──────── THE DATA ────────
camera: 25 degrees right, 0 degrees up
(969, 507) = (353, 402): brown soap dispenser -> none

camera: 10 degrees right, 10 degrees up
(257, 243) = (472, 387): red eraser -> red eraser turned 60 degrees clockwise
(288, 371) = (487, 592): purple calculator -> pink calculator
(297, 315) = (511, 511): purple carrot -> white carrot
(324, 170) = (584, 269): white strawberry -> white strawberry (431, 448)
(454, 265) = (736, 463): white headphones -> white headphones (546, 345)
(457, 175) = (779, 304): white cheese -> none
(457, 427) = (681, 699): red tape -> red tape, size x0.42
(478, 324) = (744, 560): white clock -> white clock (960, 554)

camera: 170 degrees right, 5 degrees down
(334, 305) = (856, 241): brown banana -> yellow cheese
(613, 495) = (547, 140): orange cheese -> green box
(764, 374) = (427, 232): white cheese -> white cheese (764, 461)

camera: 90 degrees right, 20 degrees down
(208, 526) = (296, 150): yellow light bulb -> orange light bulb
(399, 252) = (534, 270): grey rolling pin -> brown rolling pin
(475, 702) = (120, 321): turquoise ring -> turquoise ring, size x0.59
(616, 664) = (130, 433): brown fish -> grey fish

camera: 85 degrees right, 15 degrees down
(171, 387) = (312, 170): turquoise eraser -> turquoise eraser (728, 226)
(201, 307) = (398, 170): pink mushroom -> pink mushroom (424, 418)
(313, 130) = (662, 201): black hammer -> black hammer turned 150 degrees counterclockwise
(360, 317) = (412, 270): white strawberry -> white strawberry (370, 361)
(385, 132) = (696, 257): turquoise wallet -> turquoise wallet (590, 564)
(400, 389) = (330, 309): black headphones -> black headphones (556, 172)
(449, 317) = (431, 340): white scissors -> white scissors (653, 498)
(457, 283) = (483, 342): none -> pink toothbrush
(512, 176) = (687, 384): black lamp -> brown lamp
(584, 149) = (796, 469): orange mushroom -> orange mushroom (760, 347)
────────
ASSIGNED TASK:
Each line in the records above with "black" must be returned.

EXPECTED ANSWER:
(313, 130) = (662, 201): black hammer -> black hammer turned 150 degrees counterclockwise
(400, 389) = (330, 309): black headphones -> black headphones (556, 172)
(512, 176) = (687, 384): black lamp -> brown lamp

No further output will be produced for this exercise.